Up to and including the final line, please copy every line exactly, starting from the one that contains "- swapped: rosy" in the material below.

##### DATA SECTION

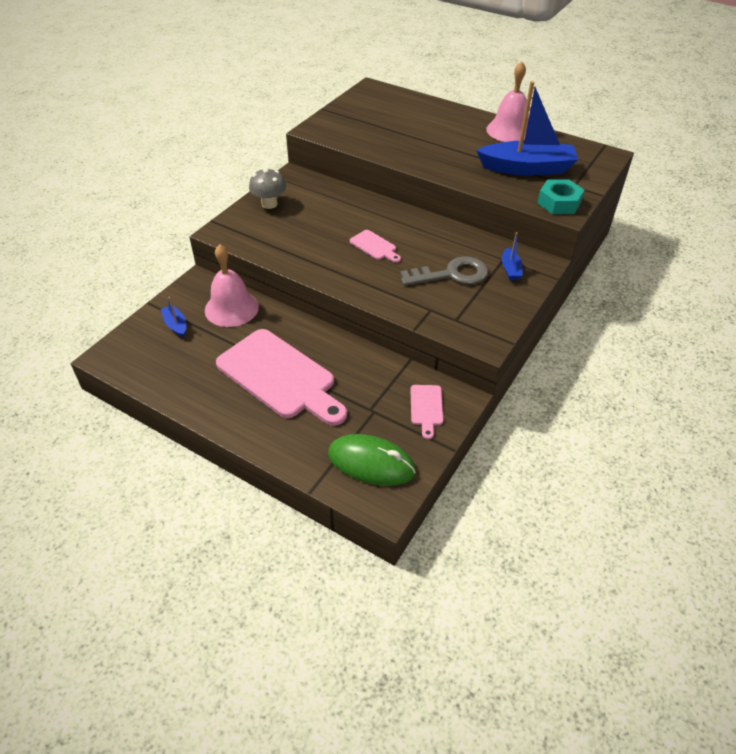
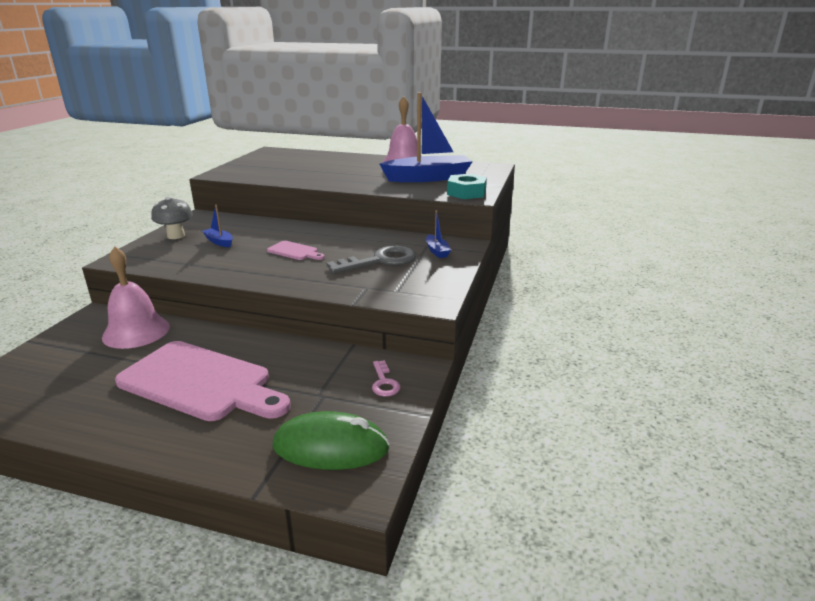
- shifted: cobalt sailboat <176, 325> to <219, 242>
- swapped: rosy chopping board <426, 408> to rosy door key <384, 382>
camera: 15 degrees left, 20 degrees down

##########

WRITTEN ANSWER
- swapped: rosy chopping board <426, 408> to rosy door key <384, 382>
camera: 15 degrees left, 20 degrees down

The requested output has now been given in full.